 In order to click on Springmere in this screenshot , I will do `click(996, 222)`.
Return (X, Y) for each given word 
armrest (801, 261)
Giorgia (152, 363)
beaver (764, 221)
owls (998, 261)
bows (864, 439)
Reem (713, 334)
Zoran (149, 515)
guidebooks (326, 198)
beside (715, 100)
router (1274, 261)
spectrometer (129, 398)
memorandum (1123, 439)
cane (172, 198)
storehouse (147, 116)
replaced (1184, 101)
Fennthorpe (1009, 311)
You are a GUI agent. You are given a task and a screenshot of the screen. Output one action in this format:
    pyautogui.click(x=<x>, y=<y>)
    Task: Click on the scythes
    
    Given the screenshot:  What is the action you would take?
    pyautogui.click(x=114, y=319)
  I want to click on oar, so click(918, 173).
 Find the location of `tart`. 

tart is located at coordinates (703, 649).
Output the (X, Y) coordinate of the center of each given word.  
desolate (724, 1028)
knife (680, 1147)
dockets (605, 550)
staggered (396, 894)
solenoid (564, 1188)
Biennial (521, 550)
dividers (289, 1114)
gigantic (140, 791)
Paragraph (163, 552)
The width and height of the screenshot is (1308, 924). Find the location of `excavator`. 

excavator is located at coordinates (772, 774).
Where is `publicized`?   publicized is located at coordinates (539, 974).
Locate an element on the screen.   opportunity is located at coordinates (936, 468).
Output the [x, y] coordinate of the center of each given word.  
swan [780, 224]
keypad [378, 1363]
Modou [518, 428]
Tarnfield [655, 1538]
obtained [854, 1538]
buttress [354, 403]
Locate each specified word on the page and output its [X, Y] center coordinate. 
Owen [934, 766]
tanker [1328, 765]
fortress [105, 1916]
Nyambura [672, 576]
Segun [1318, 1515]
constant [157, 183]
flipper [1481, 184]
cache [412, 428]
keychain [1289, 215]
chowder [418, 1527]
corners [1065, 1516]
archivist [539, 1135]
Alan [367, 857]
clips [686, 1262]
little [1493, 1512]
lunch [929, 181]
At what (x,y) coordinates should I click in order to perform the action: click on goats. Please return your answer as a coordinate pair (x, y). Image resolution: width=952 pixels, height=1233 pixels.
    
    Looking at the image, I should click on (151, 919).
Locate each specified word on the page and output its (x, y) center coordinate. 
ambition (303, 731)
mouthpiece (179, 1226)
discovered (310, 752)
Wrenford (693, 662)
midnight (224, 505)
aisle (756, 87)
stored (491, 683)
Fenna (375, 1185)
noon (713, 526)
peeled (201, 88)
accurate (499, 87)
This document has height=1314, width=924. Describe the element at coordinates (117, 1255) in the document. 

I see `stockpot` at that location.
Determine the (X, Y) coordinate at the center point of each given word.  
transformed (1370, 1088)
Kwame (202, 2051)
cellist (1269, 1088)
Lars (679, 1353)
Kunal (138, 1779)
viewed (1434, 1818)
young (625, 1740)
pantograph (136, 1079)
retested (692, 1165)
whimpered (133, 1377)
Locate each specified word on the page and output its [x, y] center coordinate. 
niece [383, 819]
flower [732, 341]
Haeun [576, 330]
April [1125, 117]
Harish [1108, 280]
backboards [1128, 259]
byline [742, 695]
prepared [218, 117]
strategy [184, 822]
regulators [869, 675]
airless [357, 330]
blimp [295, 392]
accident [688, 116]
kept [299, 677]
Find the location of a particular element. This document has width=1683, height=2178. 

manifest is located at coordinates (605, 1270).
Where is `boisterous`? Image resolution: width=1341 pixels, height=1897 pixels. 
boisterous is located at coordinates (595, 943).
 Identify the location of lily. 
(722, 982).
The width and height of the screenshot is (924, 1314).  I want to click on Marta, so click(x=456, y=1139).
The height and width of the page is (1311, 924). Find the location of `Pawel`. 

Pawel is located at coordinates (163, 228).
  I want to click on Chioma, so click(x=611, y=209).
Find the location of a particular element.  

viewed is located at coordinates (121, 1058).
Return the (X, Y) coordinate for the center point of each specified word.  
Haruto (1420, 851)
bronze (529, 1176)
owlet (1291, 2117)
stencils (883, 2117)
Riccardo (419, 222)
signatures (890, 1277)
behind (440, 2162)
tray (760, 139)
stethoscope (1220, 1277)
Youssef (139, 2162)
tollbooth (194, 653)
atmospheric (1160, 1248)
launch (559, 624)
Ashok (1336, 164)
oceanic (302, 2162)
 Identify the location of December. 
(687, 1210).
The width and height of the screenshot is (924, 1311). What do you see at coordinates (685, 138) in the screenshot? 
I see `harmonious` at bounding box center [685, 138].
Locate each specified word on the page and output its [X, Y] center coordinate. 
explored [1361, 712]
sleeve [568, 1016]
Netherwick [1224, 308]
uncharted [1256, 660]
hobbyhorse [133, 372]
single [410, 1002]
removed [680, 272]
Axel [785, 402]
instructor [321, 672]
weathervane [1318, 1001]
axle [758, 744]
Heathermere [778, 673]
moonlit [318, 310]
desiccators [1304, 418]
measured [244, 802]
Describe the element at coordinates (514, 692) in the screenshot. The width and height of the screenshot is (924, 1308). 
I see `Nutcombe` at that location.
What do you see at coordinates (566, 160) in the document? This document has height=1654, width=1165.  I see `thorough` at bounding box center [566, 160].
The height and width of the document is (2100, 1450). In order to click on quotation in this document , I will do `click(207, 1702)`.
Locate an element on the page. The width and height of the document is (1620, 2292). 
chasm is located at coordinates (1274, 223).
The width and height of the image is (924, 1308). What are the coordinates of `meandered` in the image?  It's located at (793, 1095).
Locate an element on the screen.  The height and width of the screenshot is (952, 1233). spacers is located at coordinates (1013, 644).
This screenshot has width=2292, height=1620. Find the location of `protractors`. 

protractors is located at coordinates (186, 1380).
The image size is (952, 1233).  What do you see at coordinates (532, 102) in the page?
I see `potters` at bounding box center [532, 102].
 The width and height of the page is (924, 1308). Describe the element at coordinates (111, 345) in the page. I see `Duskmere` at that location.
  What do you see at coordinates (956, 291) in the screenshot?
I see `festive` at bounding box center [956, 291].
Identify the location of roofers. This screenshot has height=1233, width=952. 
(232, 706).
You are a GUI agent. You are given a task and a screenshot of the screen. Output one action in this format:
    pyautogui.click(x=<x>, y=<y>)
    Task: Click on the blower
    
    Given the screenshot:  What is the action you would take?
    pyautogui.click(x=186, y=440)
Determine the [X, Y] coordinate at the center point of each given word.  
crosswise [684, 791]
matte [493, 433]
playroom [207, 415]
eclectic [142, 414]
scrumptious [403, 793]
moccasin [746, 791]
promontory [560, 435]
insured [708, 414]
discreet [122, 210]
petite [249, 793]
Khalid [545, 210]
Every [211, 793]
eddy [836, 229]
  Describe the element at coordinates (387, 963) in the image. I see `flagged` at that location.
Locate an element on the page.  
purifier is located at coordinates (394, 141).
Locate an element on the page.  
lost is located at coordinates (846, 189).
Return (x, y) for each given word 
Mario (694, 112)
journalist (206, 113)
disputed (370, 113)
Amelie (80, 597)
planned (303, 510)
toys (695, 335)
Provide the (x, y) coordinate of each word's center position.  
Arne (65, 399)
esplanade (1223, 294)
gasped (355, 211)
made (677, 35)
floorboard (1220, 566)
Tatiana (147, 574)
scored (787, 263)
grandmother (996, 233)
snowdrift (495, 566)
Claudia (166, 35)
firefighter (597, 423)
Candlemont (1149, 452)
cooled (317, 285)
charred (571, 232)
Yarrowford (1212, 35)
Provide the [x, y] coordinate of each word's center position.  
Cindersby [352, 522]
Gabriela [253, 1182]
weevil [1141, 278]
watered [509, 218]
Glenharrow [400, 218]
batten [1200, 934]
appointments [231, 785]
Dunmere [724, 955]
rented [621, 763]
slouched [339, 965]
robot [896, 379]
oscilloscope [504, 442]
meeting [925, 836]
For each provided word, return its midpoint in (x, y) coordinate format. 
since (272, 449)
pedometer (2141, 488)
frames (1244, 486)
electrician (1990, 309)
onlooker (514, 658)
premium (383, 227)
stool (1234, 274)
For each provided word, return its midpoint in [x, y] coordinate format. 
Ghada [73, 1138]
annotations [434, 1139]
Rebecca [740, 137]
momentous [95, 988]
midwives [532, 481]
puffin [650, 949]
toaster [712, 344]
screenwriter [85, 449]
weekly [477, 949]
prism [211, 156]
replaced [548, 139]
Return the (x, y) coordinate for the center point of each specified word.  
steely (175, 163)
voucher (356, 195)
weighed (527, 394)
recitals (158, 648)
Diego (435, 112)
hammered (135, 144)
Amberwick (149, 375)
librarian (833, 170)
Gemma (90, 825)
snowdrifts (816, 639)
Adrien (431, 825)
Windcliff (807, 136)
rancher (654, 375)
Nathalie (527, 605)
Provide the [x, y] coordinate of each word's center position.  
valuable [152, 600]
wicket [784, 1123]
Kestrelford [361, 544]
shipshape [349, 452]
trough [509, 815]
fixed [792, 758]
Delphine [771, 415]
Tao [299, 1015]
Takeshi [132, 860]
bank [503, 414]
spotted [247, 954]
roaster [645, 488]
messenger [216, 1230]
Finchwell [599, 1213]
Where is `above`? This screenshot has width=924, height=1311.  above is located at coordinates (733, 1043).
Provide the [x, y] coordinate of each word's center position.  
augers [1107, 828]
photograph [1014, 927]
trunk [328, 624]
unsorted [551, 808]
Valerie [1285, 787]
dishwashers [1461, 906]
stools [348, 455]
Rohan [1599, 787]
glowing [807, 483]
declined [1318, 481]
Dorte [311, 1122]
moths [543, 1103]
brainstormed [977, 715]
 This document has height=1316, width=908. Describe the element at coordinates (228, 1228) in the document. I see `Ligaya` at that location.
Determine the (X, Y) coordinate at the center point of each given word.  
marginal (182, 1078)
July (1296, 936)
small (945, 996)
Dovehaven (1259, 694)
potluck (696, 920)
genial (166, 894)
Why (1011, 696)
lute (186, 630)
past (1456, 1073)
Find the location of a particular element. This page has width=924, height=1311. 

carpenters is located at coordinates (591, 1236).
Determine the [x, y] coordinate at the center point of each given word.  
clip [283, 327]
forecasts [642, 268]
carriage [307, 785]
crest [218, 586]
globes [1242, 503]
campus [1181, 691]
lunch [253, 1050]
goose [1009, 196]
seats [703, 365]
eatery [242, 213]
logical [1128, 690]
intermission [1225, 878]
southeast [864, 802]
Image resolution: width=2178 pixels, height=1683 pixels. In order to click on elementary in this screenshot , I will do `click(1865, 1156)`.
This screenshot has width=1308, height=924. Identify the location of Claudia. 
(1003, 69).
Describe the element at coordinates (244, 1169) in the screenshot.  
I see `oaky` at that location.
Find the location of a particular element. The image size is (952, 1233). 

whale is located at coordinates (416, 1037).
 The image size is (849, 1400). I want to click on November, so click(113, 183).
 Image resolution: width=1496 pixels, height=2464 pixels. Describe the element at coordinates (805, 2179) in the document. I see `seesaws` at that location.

What the exercise asks: Reproduce word for word the part of the records that opens with the line containing "At what (x,y)" and closes with the line containing "tray (760, 139)", including both of those lines.

Response to the task:
At what (x,y) coordinates should I click in order to perform the action: click on goats. Please return your answer as a coordinate pair (x, y). Image resolution: width=952 pixels, height=1233 pixels.
    
    Looking at the image, I should click on (151, 919).
Locate each specified word on the page and output its (x, y) center coordinate. 
ambition (303, 731)
mouthpiece (179, 1226)
discovered (310, 752)
Wrenford (693, 662)
midnight (224, 505)
aisle (756, 87)
stored (491, 683)
Fenna (375, 1185)
noon (713, 526)
peeled (201, 88)
accurate (499, 87)
This document has height=1314, width=924. Describe the element at coordinates (117, 1255) in the document. 

I see `stockpot` at that location.
Determine the (X, Y) coordinate at the center point of each given word.  
transformed (1370, 1088)
Kwame (202, 2051)
cellist (1269, 1088)
Lars (679, 1353)
Kunal (138, 1779)
viewed (1434, 1818)
young (625, 1740)
pantograph (136, 1079)
retested (692, 1165)
whimpered (133, 1377)
Locate each specified word on the page and output its [x, y] center coordinate. 
niece [383, 819]
flower [732, 341]
Haeun [576, 330]
April [1125, 117]
Harish [1108, 280]
backboards [1128, 259]
byline [742, 695]
prepared [218, 117]
strategy [184, 822]
regulators [869, 675]
airless [357, 330]
blimp [295, 392]
accident [688, 116]
kept [299, 677]
Find the location of a particular element. This document has width=1683, height=2178. 

manifest is located at coordinates (605, 1270).
Where is `boisterous`? Image resolution: width=1341 pixels, height=1897 pixels. 
boisterous is located at coordinates (595, 943).
 Identify the location of lily. 
(722, 982).
The width and height of the screenshot is (924, 1314).  I want to click on Marta, so click(x=456, y=1139).
The height and width of the page is (1311, 924). Find the location of `Pawel`. 

Pawel is located at coordinates (163, 228).
  I want to click on Chioma, so click(x=611, y=209).
Find the location of a particular element.  

viewed is located at coordinates (121, 1058).
Return the (X, Y) coordinate for the center point of each specified word.  
Haruto (1420, 851)
bronze (529, 1176)
owlet (1291, 2117)
stencils (883, 2117)
Riccardo (419, 222)
signatures (890, 1277)
behind (440, 2162)
tray (760, 139)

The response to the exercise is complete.